▶ DATASET EXCERPTS:

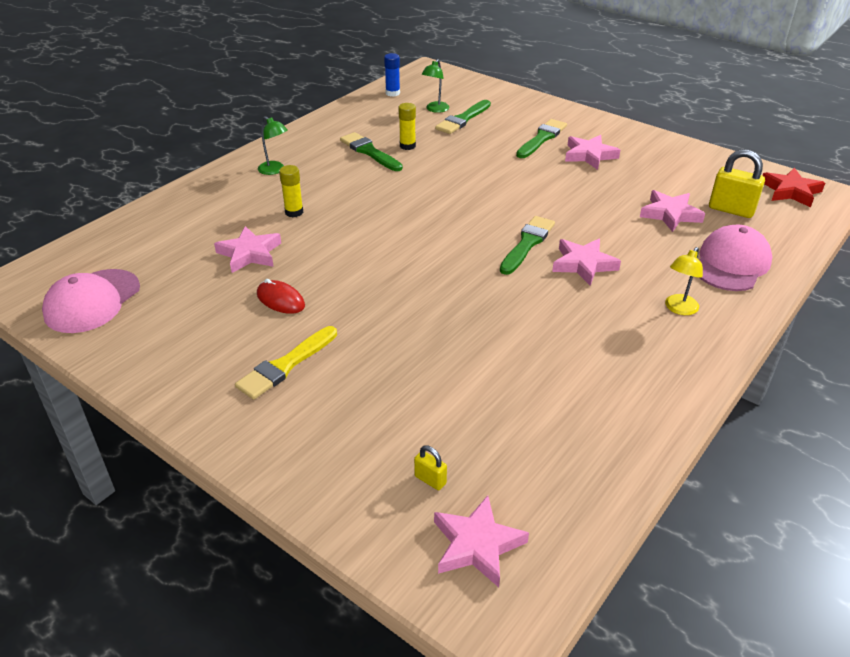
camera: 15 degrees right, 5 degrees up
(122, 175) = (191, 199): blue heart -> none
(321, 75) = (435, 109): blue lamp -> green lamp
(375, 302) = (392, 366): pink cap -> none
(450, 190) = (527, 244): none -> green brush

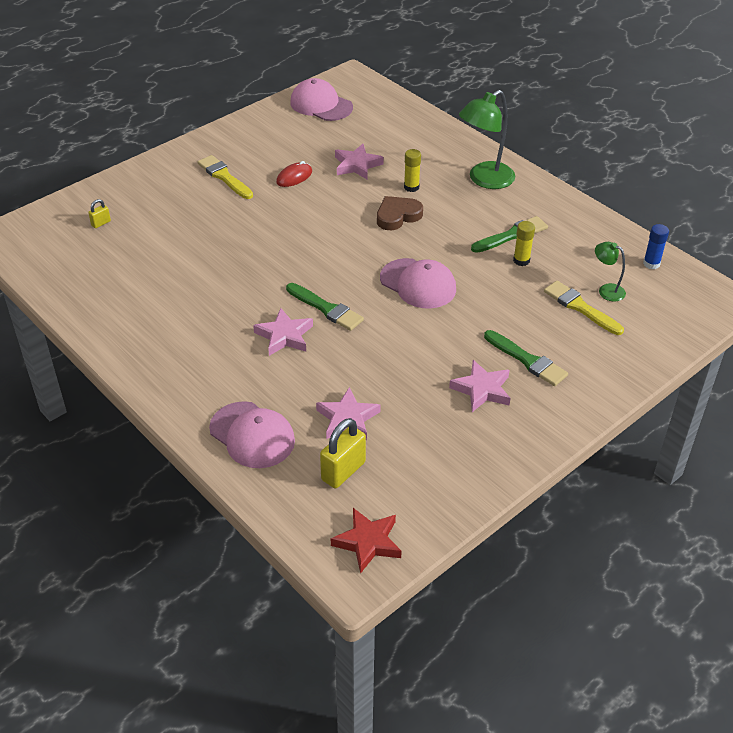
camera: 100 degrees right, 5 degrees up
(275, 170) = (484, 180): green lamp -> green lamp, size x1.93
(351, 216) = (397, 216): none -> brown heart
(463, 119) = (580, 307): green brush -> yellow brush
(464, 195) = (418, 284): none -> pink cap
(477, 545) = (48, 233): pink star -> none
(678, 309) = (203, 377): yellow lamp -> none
--
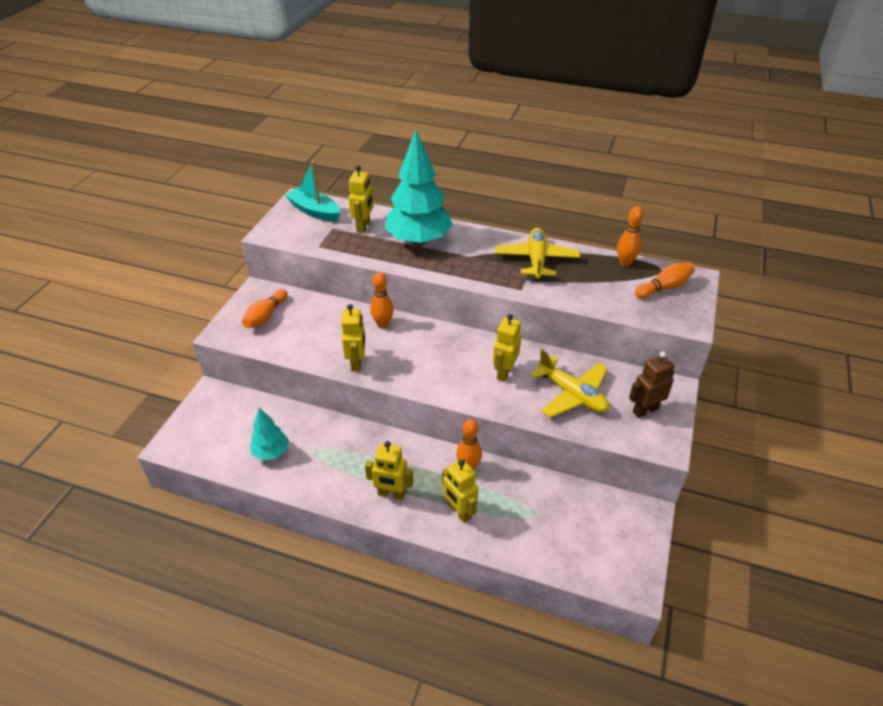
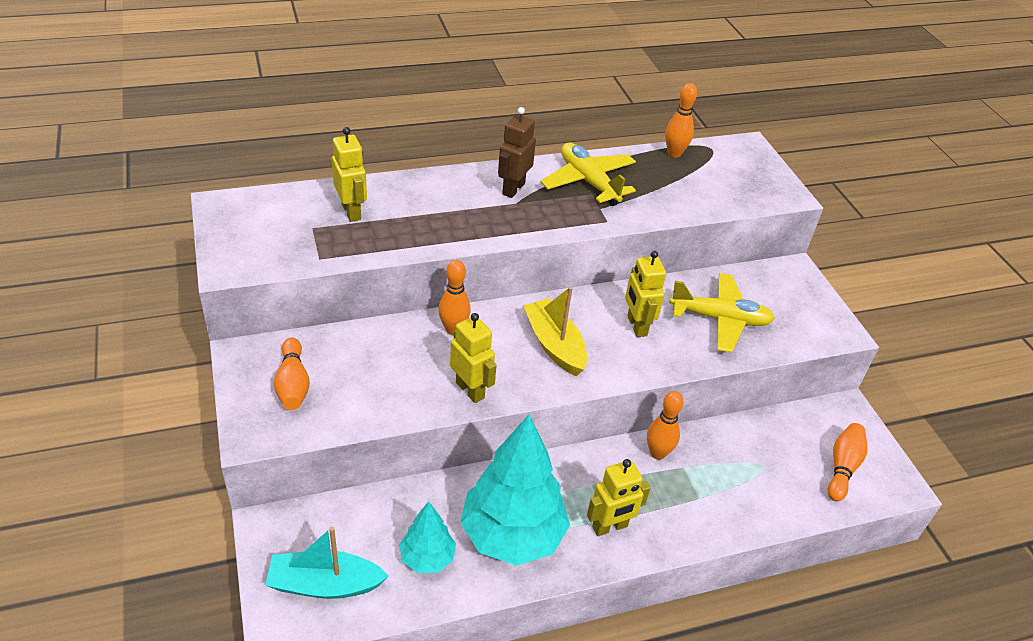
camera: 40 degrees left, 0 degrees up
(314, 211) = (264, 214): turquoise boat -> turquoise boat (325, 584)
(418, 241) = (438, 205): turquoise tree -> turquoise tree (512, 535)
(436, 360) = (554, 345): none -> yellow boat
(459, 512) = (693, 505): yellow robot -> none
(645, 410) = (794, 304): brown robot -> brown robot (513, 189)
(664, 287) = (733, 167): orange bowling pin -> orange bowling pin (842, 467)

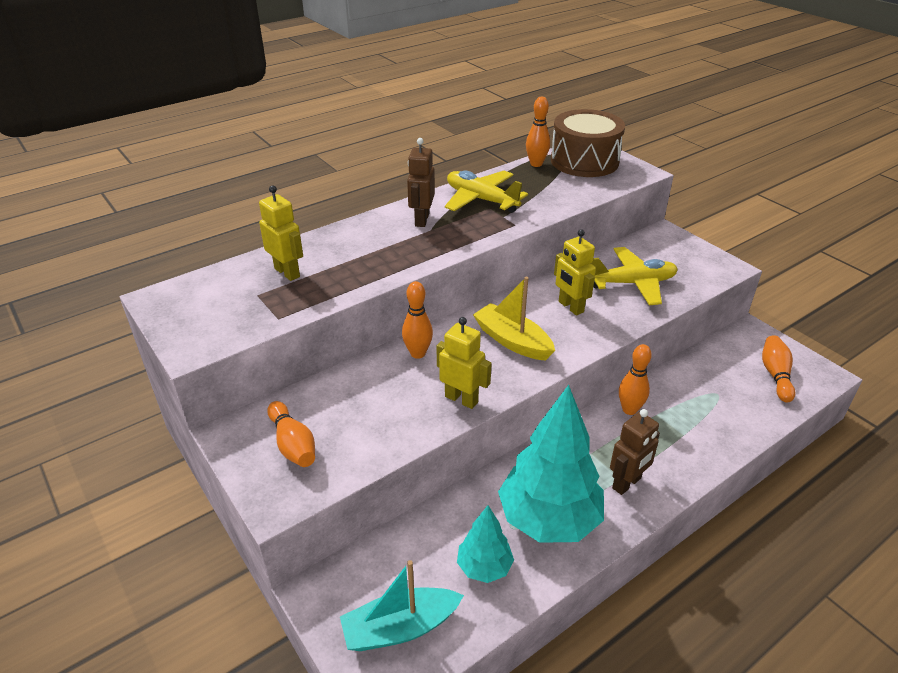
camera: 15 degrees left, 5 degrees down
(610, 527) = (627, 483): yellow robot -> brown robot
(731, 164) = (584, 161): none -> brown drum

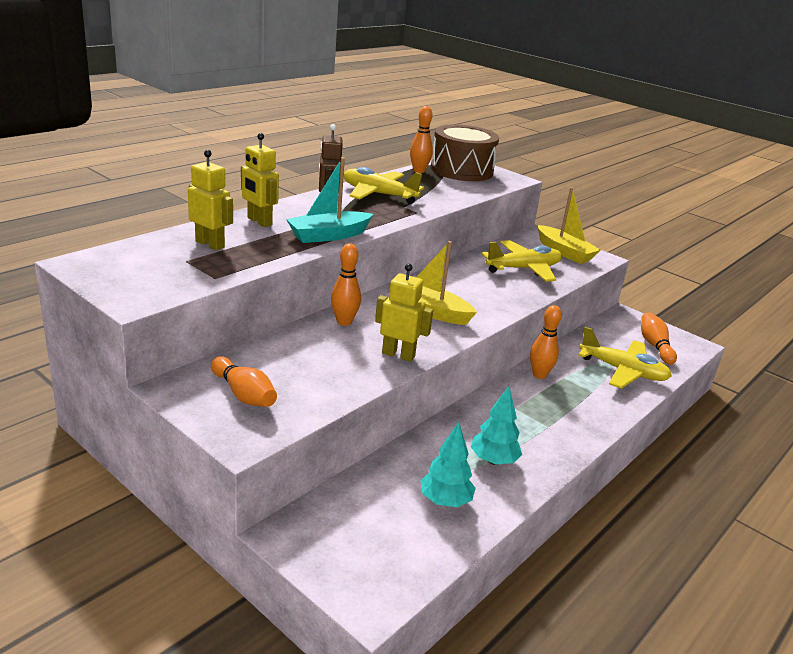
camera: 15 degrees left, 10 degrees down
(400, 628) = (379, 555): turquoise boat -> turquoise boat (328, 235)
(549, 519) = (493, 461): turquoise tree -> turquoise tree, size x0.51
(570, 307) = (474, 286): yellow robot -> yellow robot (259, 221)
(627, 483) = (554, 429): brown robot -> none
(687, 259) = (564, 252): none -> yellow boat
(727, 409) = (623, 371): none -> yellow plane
* * *
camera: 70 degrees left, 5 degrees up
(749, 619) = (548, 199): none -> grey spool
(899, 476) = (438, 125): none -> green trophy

▶ WHAT YOU NEED TO DO: Both boundary lines included, write out word for word only the lines above from the one containing "camera: 15 degrees right, 5 degrees up" to the one containing "(464, 195) = (418, 284): none -> pink cap", leaving out any pictures.

▶ RESULT OF THE TASK:
camera: 15 degrees right, 5 degrees up
(122, 175) = (191, 199): blue heart -> none
(321, 75) = (435, 109): blue lamp -> green lamp
(375, 302) = (392, 366): pink cap -> none
(450, 190) = (527, 244): none -> green brush

camera: 100 degrees right, 5 degrees up
(275, 170) = (484, 180): green lamp -> green lamp, size x1.93
(351, 216) = (397, 216): none -> brown heart
(463, 119) = (580, 307): green brush -> yellow brush
(464, 195) = (418, 284): none -> pink cap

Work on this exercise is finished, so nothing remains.